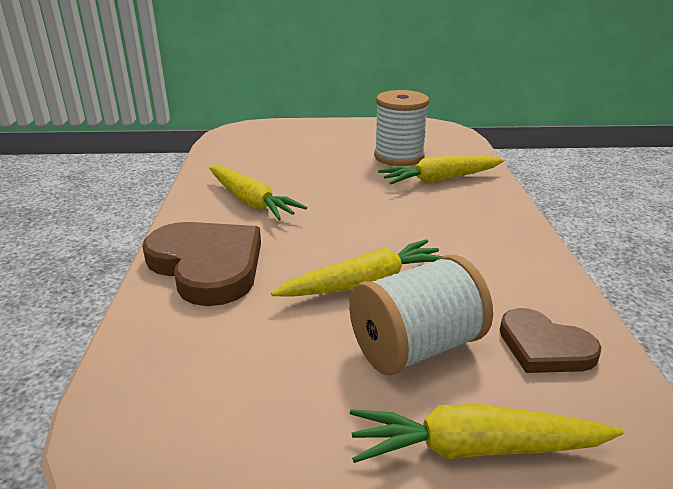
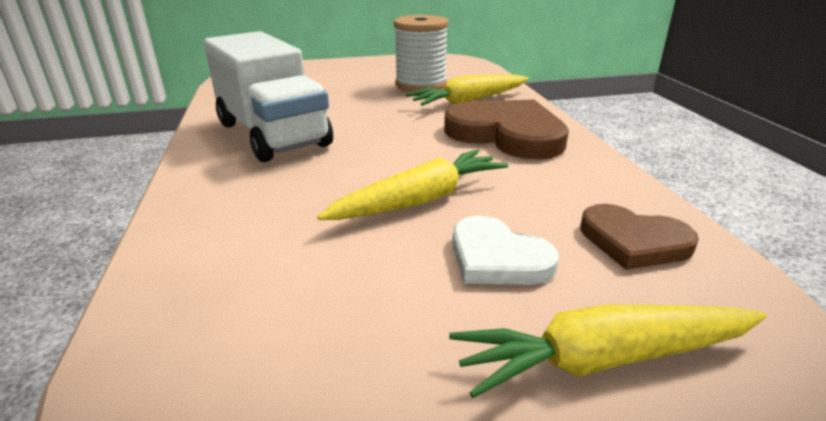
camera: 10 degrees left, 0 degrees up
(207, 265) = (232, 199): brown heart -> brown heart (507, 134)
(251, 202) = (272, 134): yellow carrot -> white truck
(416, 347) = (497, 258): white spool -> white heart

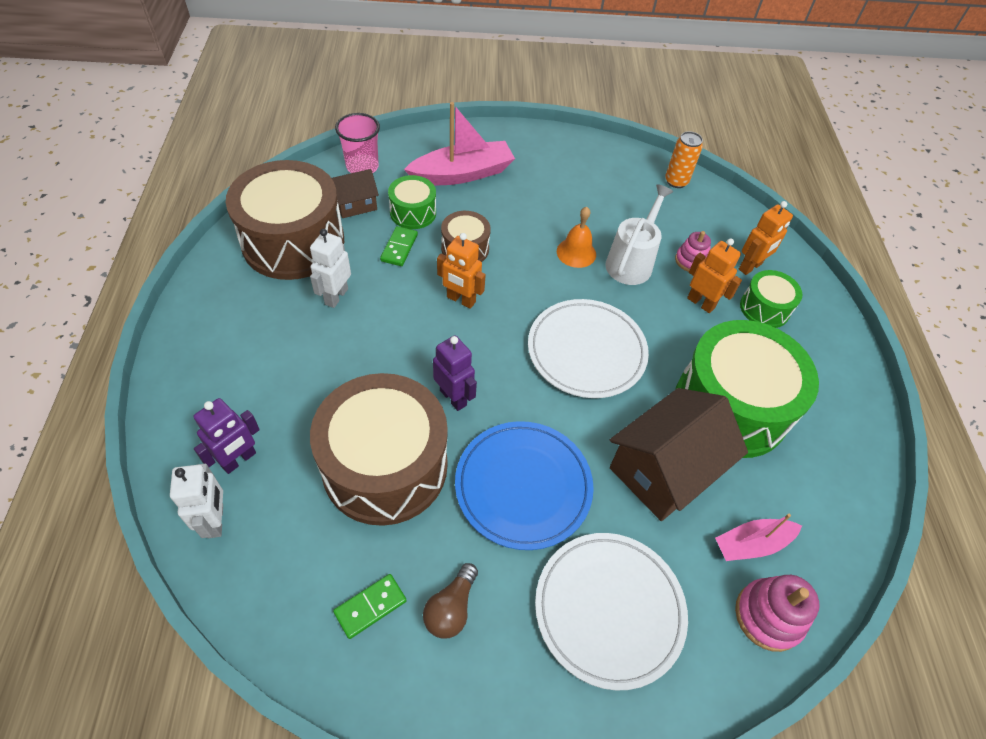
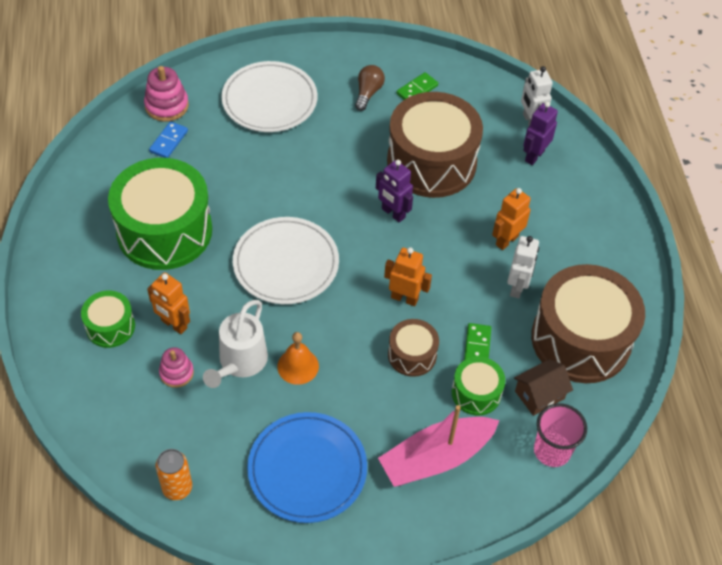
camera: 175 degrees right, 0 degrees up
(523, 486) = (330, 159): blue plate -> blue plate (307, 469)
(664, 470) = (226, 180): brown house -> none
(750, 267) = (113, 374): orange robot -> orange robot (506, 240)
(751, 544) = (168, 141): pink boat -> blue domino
****************
Task
Starting from the line holding "(664, 470) = (226, 180): brown house -> none", restate the remaining lines of the data word for word, including the last.

Response
(664, 470) = (226, 180): brown house -> none
(750, 267) = (113, 374): orange robot -> orange robot (506, 240)
(751, 544) = (168, 141): pink boat -> blue domino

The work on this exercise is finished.